**ACTION ITEM:** Could you restate the data word for word and drop the pictures?

**DATA SHOWN:**
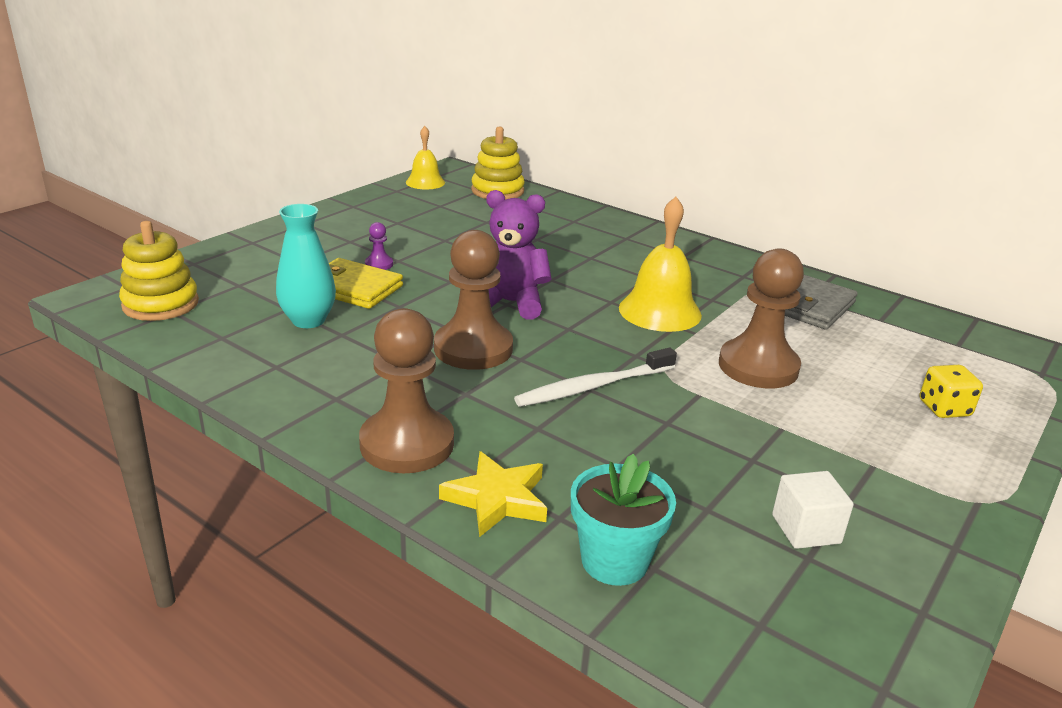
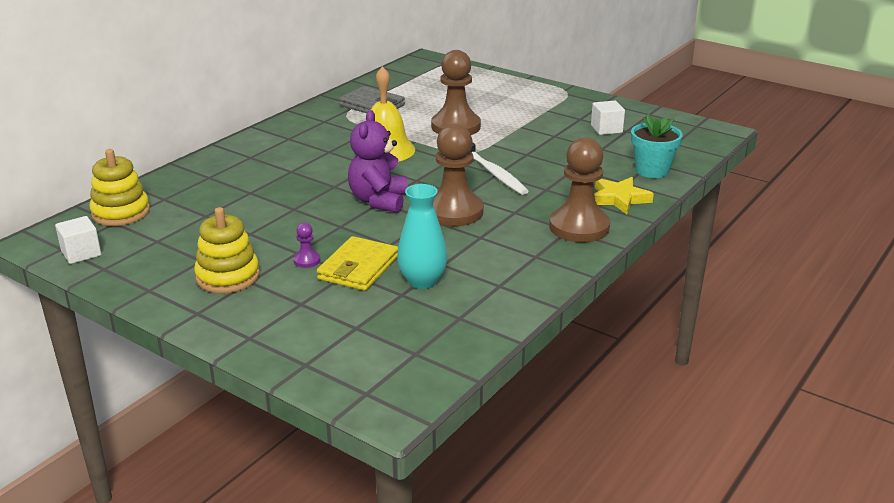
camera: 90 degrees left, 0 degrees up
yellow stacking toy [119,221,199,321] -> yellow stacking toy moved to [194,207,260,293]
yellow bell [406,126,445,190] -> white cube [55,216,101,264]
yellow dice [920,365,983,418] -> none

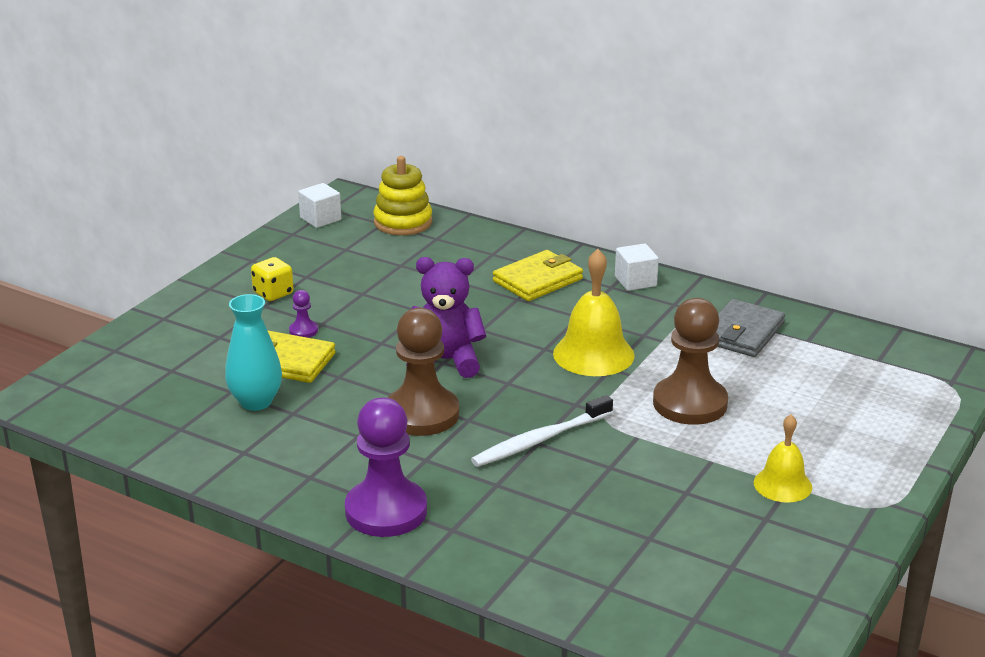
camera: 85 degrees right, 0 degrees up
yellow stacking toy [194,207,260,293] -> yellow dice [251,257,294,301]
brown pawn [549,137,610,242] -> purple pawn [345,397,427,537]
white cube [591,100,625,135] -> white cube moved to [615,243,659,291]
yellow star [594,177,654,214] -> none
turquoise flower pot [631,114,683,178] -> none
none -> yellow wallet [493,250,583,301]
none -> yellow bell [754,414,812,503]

**YOUR RESPONSE:**
camera: 90 degrees left, 0 degrees up
yellow stacking toy [119,221,199,321] -> yellow stacking toy moved to [194,207,260,293]
yellow bell [406,126,445,190] -> white cube [55,216,101,264]
yellow dice [920,365,983,418] -> none

camera: 85 degrees right, 0 degrees up
yellow stacking toy [194,207,260,293] -> yellow dice [251,257,294,301]
brown pawn [549,137,610,242] -> purple pawn [345,397,427,537]
white cube [591,100,625,135] -> white cube moved to [615,243,659,291]
yellow star [594,177,654,214] -> none
turquoise flower pot [631,114,683,178] -> none
none -> yellow wallet [493,250,583,301]
none -> yellow bell [754,414,812,503]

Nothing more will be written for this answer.